§ **TASK INSTRUCTIONS**
Only some lines are wanted. Transcribe, exactly, the lines below from the line with "camera: 20 degrees left, 10 degrees down" up to and including the line with "(610, 355) = (795, 259): orange".

[[ SOURCE DATA, beginning ]]

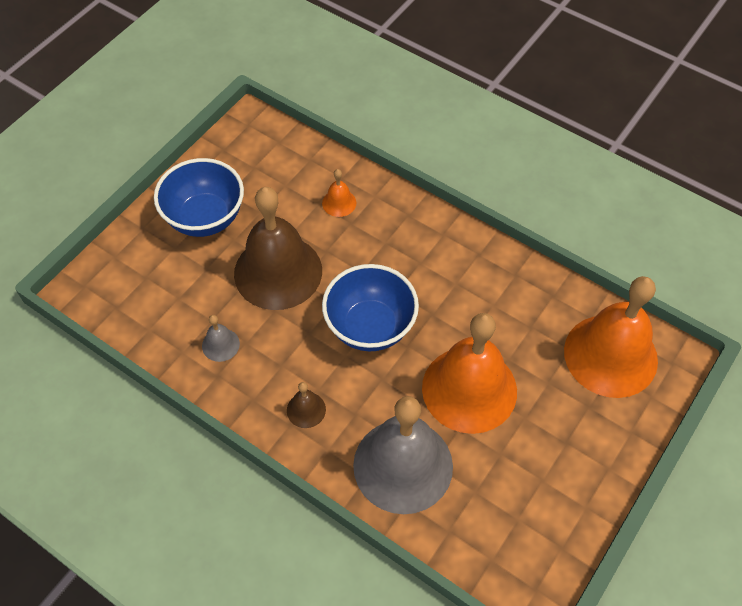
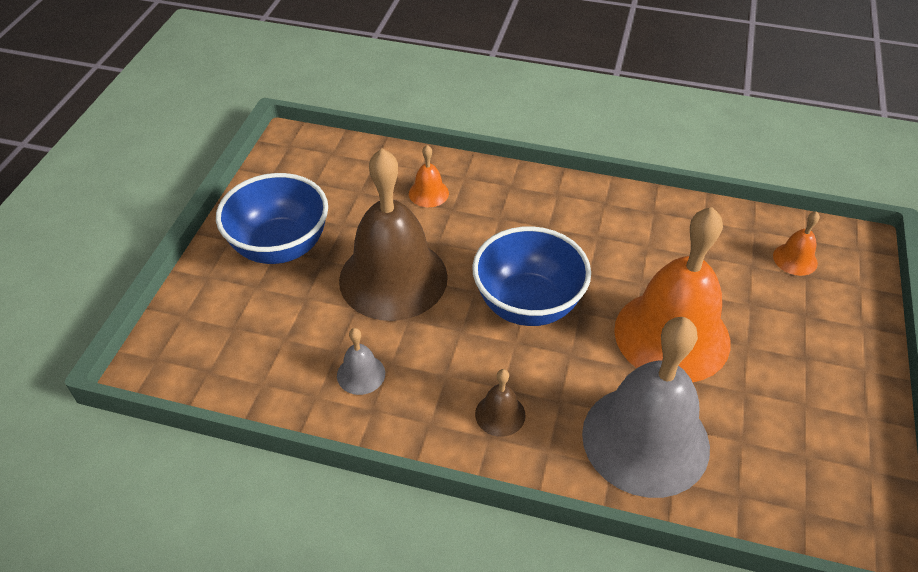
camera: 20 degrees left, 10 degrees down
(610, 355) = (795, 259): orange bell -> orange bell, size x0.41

[[ SOURCE DATA, end ]]
[[ SOURCE DATA, beginning ]]

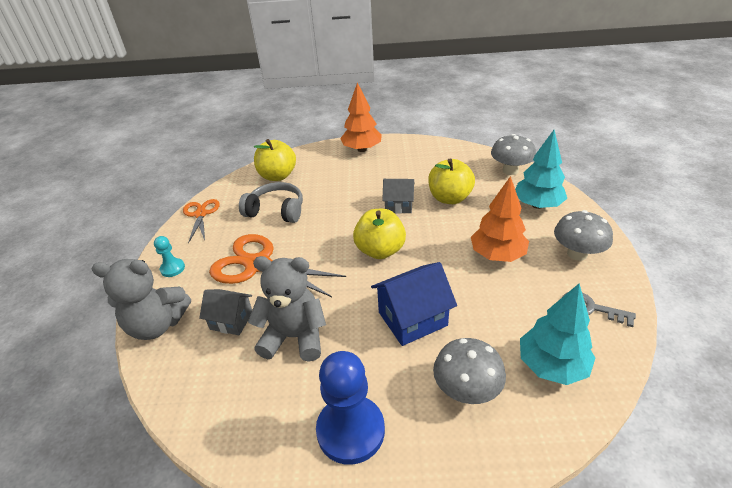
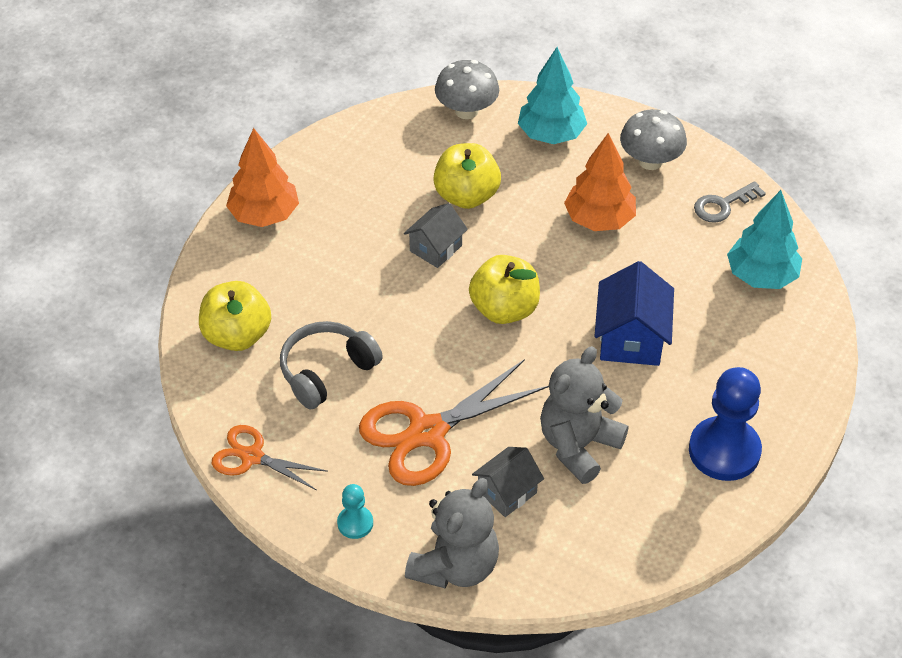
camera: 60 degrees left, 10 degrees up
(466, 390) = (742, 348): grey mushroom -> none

[[ SOURCE DATA, end ]]
[[ SOURCE DATA, beginning ]]

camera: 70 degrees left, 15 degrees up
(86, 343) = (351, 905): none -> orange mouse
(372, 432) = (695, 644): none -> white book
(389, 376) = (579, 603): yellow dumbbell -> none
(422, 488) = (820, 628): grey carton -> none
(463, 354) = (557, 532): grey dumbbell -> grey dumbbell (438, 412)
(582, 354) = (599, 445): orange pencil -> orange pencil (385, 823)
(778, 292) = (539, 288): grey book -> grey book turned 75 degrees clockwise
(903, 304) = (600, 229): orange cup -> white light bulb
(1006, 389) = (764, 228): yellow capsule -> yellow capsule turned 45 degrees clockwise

[[ SOURCE DATA, end ]]

§ **ANSWER FOR THIS EXERCISE**
camera: 20 degrees left, 10 degrees down
(610, 355) = (795, 259): orange bell -> orange bell, size x0.41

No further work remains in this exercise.